-------- RECORDS PROVIDED
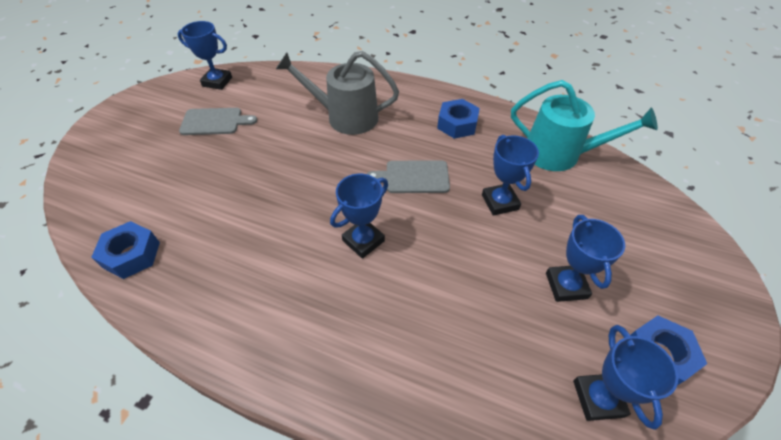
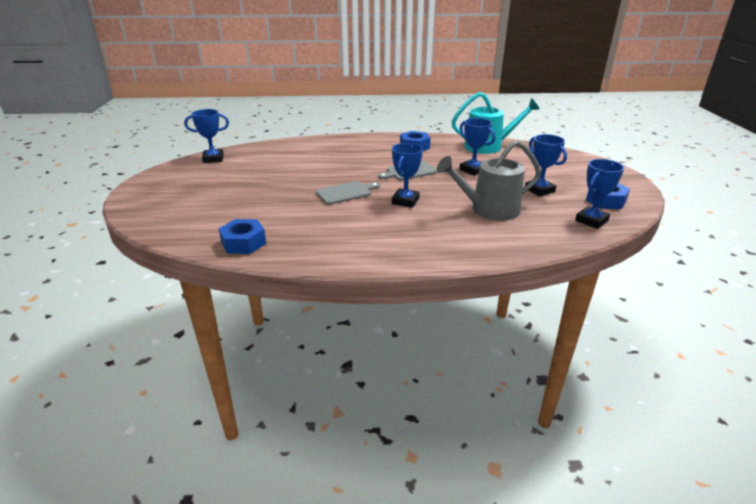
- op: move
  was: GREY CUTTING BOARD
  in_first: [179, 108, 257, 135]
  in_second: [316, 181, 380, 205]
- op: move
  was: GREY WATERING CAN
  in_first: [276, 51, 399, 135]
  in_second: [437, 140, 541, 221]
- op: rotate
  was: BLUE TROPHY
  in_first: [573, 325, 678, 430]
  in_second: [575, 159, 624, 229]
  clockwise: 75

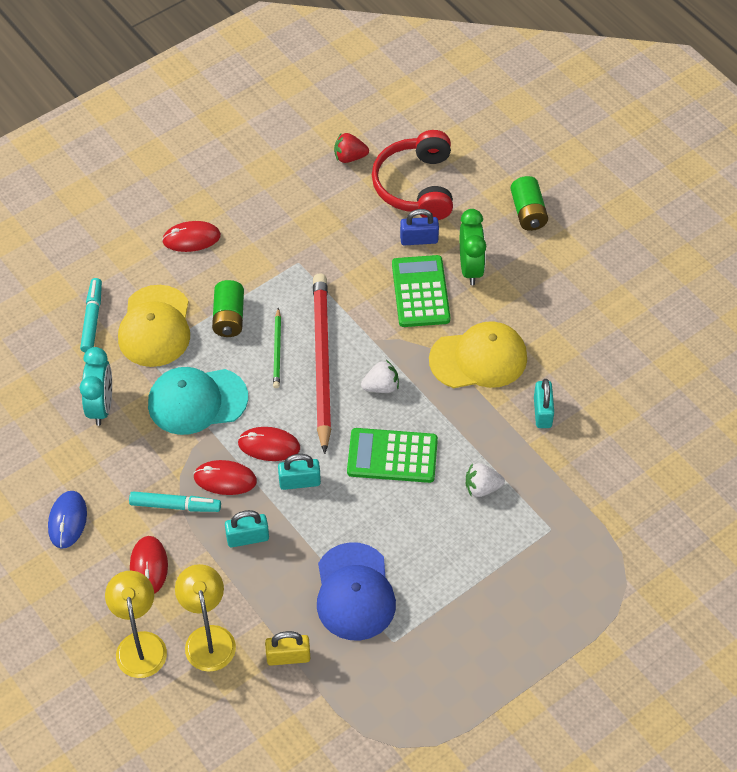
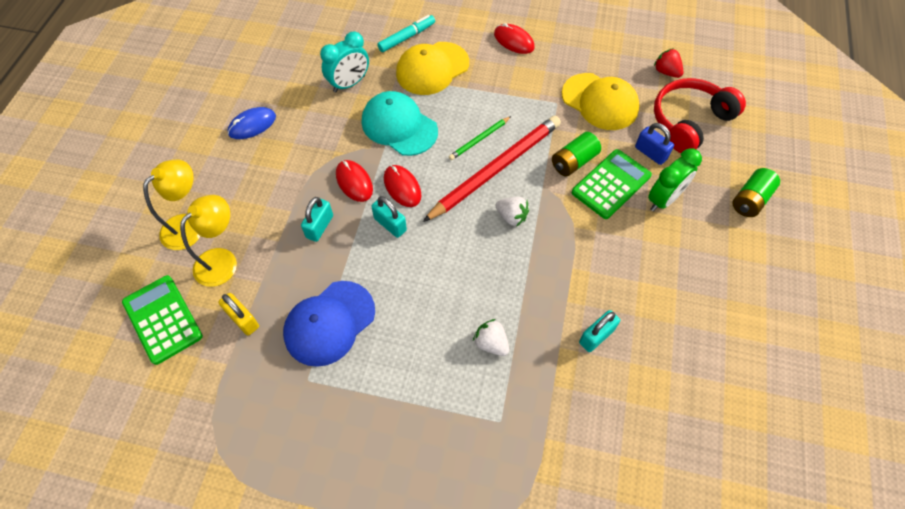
- op: move
  was: GREEN CALCULATOR
  in_first: [347, 428, 438, 483]
  in_second: [122, 275, 203, 365]
- op: rotate
  was: TURQUOISE PADLOCK
  in_first: [225, 510, 269, 547]
  in_second: [301, 197, 333, 242]
  clockwise: 75
- op: move
  was: GREEN BATTERY
  in_first: [212, 280, 244, 337]
  in_second: [552, 132, 601, 177]
- op: move
  was: YELLOW CAP
  in_first: [429, 321, 527, 388]
  in_second: [562, 73, 640, 130]
- op: delete
  was: TURQUOISE MARKER
  in_first: [129, 492, 221, 512]
- op: delete
  was: RED MOUSE
  in_first: [130, 536, 168, 594]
----------------
PROBLEM =
Transcribe each entry above character for character, omitting pictures.

EXERCISE RESPONSE =
- op: move
  was: GREY CUTTING BOARD
  in_first: [179, 108, 257, 135]
  in_second: [316, 181, 380, 205]
- op: move
  was: GREY WATERING CAN
  in_first: [276, 51, 399, 135]
  in_second: [437, 140, 541, 221]
- op: rotate
  was: BLUE TROPHY
  in_first: [573, 325, 678, 430]
  in_second: [575, 159, 624, 229]
  clockwise: 75

- op: move
  was: GREEN CALCULATOR
  in_first: [347, 428, 438, 483]
  in_second: [122, 275, 203, 365]
- op: rotate
  was: TURQUOISE PADLOCK
  in_first: [225, 510, 269, 547]
  in_second: [301, 197, 333, 242]
  clockwise: 75
- op: move
  was: GREEN BATTERY
  in_first: [212, 280, 244, 337]
  in_second: [552, 132, 601, 177]
- op: move
  was: YELLOW CAP
  in_first: [429, 321, 527, 388]
  in_second: [562, 73, 640, 130]
- op: delete
  was: TURQUOISE MARKER
  in_first: [129, 492, 221, 512]
- op: delete
  was: RED MOUSE
  in_first: [130, 536, 168, 594]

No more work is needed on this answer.